WHAT THE TASK REQUIRES: Repeat the data that follows exactly, starting at the line with "purple cross: (149, 513)" and ending at the line with "blue hexagon: (438, 144)", and leave out every picture.

DATA UNDER STUDY:
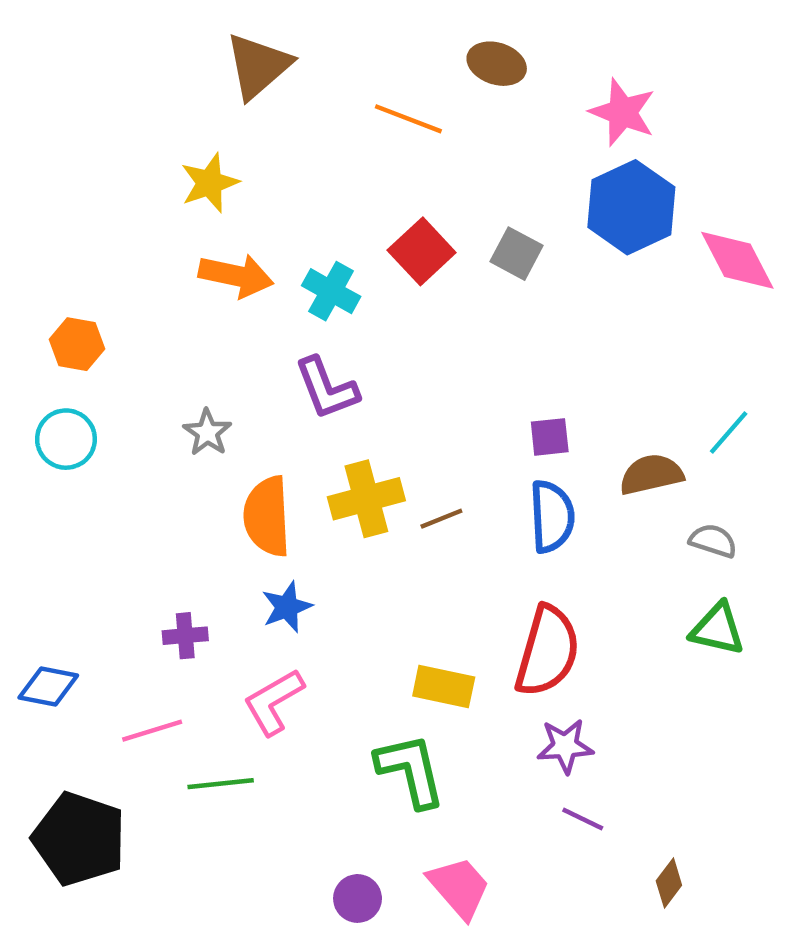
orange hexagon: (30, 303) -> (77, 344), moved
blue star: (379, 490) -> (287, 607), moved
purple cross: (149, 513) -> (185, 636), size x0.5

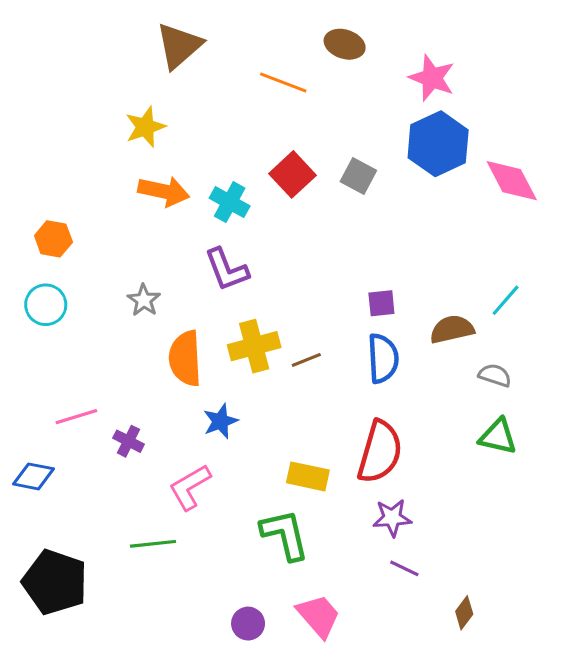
blue star: (287, 607) -> (220, 421), moved
purple cross: (185, 636) -> (128, 441), turned 32
pink line: (152, 731) -> (76, 417), moved

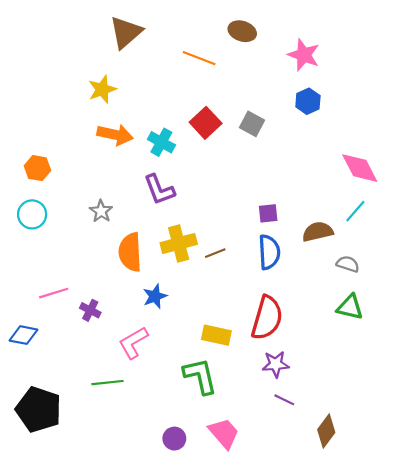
blue hexagon: (438, 144) -> (308, 101), size x0.6
pink diamond: (512, 181) -> (360, 168), moved
brown diamond: (464, 613) -> (326, 431), size x1.4

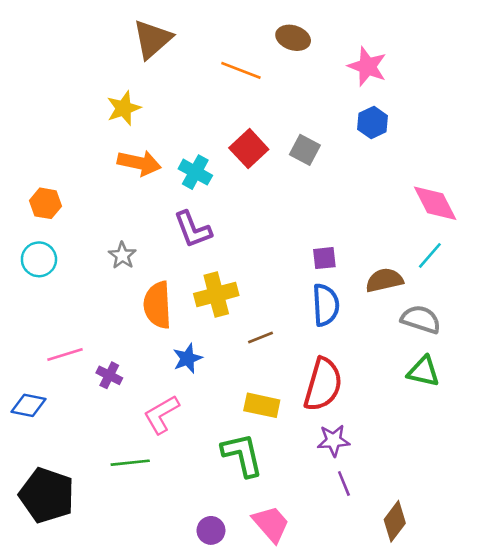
brown line: (215, 253) -> (261, 338), moved
gray semicircle: (348, 264) -> (421, 319), size x1.4
purple line: (284, 400) -> (344, 484), turned 42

ANSWER TO THE PROBLEM:
purple cross: (149, 513) -> (185, 636), size x0.5

blue star: (287, 607) -> (220, 421), moved
purple cross: (185, 636) -> (128, 441), turned 32
pink line: (152, 731) -> (76, 417), moved

blue hexagon: (438, 144) -> (308, 101), size x0.6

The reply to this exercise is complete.